**Spatial reasoning data**
---*---
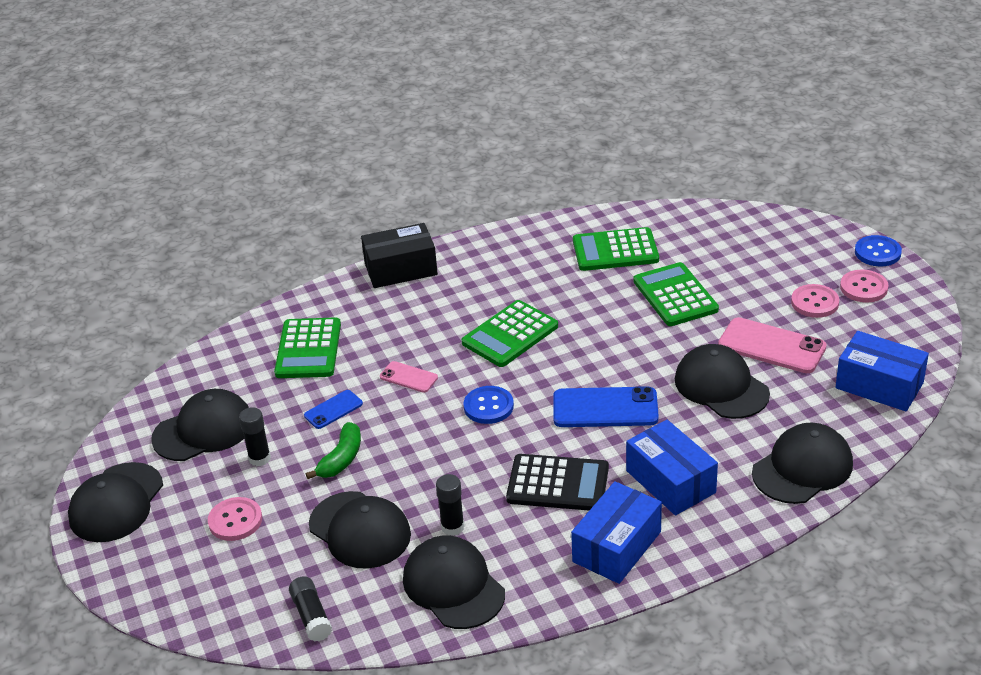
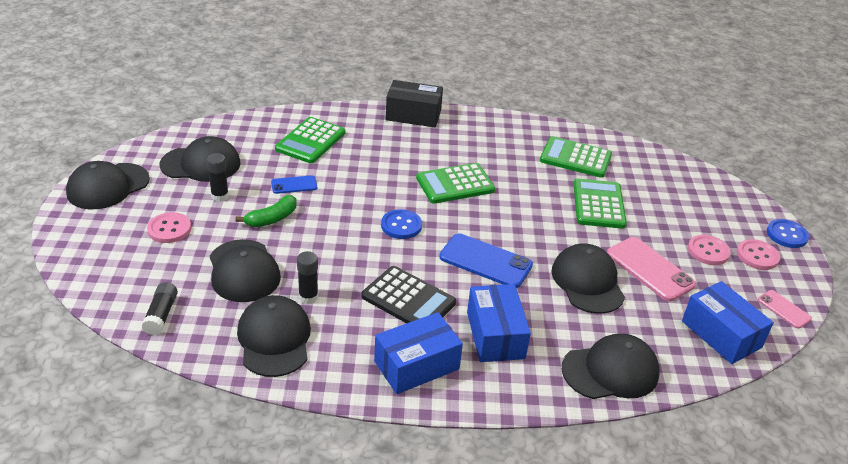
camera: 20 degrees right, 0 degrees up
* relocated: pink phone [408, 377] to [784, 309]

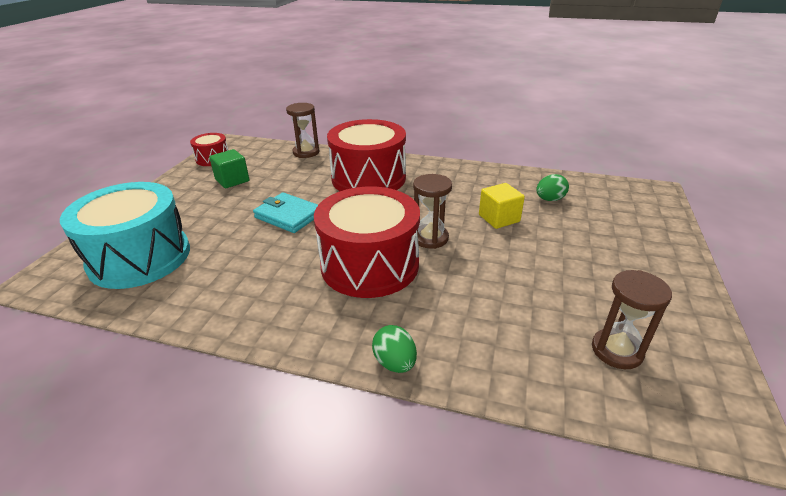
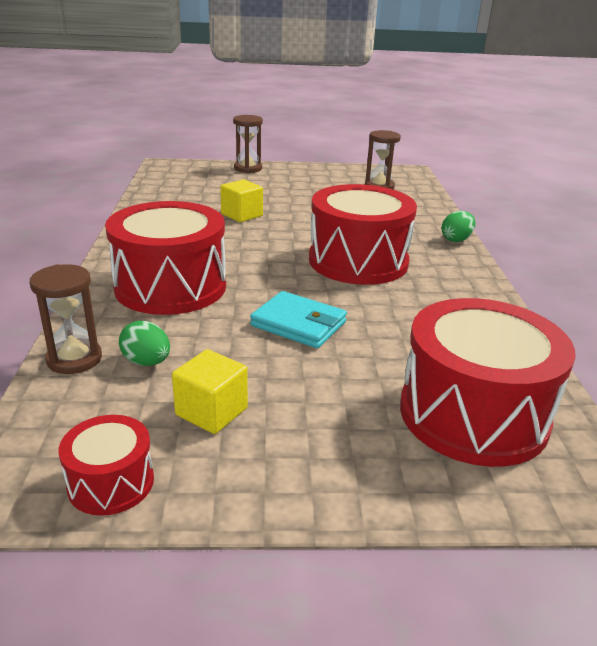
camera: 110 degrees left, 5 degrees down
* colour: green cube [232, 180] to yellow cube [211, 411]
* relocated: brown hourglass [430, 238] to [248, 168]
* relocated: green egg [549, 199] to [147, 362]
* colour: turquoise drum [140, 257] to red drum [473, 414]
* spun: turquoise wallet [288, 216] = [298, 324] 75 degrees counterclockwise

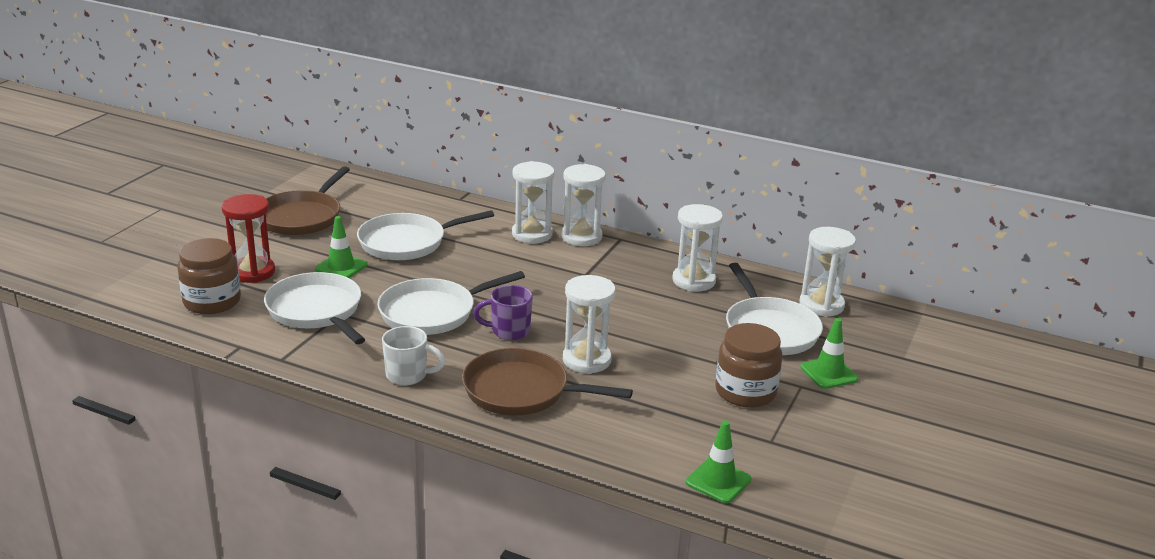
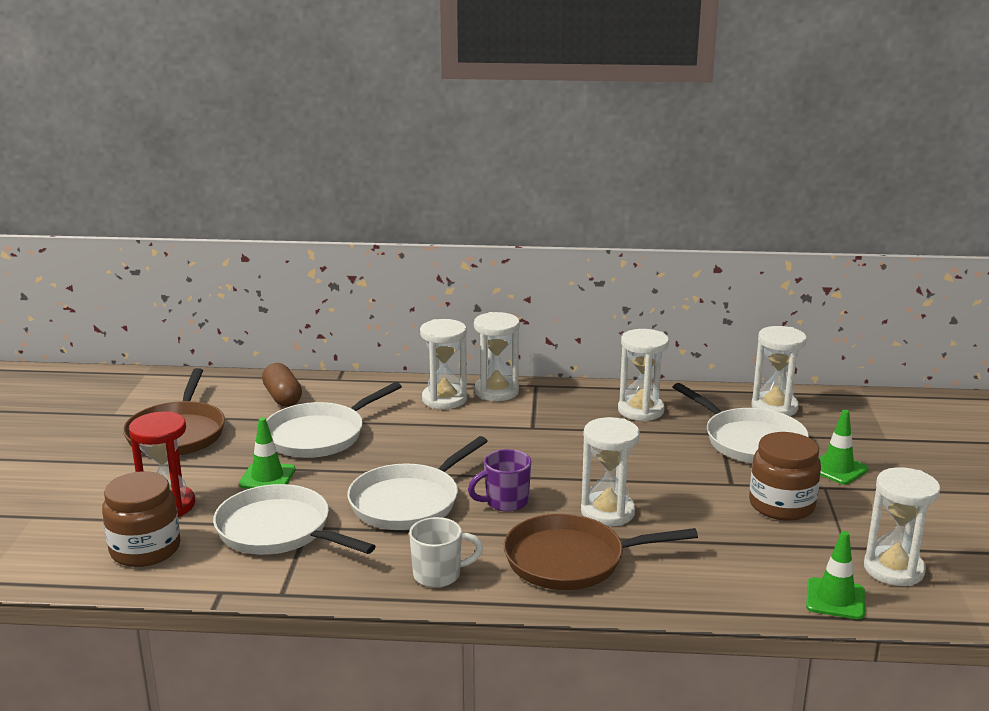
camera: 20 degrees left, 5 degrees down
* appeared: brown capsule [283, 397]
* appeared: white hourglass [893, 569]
---*---
**Task details**
A single number is required: the count of lines in the entries that include the word "brown".

**Answer to the problem**
2